PROMPT:
Go through the data and say how many lines include the string "button"; return only the figure.

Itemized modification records
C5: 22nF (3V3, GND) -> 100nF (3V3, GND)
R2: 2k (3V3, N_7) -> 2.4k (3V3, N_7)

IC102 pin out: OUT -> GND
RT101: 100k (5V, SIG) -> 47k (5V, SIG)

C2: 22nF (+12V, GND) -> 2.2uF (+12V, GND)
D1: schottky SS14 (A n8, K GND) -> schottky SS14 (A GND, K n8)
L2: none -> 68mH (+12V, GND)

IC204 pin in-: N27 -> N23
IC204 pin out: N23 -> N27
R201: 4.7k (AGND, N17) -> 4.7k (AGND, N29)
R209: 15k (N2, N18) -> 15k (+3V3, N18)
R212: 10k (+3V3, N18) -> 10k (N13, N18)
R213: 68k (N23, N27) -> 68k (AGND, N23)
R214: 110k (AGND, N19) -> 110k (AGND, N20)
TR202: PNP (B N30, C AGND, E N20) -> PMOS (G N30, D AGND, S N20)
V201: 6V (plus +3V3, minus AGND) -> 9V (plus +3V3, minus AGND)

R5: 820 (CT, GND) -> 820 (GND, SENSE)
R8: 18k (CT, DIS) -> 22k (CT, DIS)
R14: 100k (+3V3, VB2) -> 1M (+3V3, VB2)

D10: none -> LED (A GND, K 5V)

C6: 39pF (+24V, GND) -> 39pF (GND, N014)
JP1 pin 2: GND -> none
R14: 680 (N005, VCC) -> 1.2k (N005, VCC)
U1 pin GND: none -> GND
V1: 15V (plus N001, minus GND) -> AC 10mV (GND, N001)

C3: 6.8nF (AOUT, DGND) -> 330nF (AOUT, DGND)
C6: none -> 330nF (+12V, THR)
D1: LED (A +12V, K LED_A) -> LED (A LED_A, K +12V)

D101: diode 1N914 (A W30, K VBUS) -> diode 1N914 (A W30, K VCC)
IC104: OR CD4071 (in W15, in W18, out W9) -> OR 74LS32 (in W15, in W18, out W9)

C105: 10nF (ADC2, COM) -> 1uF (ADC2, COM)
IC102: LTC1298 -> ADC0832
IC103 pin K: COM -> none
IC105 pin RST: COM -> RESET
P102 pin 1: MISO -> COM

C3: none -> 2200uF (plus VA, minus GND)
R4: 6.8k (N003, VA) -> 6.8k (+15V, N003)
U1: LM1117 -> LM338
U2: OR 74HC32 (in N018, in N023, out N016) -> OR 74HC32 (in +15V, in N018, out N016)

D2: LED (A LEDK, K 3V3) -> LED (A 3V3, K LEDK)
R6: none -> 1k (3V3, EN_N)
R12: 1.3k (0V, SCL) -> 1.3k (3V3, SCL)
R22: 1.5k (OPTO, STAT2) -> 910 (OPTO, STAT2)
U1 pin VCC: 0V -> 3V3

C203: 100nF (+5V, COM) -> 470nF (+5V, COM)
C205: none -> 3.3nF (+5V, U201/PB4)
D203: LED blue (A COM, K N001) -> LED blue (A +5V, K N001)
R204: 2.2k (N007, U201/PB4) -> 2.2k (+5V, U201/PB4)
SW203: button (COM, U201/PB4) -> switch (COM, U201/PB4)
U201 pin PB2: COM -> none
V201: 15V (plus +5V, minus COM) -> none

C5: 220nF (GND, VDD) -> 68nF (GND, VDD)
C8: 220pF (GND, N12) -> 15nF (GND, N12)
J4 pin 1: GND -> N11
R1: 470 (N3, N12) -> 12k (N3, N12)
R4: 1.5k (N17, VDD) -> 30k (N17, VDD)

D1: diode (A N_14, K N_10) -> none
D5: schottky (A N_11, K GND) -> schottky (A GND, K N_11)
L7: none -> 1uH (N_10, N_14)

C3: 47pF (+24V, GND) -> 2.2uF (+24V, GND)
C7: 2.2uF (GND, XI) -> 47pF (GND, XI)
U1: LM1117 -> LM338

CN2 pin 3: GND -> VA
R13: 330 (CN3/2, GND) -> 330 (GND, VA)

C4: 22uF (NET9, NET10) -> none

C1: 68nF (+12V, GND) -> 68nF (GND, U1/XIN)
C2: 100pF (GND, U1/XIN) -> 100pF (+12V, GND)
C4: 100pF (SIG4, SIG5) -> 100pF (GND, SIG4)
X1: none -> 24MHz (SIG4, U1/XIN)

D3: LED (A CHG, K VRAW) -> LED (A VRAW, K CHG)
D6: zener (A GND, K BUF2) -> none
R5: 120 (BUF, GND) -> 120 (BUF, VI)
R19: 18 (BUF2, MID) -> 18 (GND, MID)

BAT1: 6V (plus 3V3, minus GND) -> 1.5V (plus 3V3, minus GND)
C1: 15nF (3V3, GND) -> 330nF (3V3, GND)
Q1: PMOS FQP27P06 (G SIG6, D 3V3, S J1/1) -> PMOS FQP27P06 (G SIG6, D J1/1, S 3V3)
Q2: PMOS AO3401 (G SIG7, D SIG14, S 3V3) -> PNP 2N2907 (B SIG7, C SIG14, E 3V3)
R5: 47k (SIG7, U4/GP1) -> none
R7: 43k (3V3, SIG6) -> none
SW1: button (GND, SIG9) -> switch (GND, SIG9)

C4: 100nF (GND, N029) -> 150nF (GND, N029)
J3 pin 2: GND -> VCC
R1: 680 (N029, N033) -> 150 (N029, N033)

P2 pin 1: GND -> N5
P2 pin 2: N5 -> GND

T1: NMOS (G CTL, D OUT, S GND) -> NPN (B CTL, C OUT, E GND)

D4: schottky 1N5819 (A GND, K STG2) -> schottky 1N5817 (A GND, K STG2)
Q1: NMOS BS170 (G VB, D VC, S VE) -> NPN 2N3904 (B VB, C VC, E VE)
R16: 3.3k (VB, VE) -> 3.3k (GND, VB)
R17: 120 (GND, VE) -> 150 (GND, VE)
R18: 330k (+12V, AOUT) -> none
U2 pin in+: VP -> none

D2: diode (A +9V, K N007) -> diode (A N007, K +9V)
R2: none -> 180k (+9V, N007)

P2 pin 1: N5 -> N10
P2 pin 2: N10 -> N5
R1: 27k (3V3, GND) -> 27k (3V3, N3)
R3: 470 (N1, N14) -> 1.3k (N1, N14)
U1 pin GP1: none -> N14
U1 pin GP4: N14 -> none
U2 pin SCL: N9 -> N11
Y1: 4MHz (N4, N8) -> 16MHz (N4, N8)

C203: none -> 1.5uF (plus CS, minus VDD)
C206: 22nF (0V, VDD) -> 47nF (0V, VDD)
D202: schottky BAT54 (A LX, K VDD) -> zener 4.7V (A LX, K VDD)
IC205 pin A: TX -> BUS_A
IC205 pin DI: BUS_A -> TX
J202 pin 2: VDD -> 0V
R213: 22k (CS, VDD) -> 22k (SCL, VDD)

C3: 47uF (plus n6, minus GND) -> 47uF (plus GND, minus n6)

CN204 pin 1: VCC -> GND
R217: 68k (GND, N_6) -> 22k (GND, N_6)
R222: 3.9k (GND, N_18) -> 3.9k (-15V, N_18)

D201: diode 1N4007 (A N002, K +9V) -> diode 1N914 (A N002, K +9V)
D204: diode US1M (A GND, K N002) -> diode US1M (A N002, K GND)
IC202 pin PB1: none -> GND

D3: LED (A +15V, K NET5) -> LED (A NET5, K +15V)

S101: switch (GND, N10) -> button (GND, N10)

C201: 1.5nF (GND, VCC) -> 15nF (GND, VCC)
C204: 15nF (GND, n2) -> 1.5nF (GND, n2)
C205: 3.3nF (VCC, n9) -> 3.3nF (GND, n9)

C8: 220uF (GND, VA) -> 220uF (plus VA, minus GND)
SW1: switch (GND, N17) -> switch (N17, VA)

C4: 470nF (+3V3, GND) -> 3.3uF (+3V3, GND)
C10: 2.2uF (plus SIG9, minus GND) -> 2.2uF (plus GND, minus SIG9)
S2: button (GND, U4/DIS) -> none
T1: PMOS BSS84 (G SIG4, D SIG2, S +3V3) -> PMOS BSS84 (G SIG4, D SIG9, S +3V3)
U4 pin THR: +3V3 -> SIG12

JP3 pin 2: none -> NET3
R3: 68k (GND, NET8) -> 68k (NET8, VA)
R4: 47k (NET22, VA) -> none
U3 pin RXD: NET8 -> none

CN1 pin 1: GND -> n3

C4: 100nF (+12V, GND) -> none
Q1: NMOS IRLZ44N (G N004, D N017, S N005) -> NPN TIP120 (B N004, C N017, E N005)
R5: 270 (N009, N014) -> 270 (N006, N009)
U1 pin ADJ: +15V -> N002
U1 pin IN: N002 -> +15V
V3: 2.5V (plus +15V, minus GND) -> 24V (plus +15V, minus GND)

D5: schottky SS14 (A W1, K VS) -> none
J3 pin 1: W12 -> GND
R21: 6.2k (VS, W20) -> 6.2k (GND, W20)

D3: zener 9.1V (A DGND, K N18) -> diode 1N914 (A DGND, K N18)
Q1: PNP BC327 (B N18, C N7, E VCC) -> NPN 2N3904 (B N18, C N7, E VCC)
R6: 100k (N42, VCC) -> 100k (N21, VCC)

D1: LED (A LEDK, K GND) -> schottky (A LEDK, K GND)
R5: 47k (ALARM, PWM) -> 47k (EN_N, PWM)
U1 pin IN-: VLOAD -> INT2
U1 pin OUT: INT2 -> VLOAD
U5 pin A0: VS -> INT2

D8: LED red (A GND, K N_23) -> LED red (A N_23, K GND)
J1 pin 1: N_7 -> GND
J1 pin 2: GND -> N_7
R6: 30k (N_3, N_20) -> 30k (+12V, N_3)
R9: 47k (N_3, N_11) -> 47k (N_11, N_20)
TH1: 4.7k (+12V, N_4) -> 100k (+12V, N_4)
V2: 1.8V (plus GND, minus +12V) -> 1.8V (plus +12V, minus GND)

SOLUTION:
4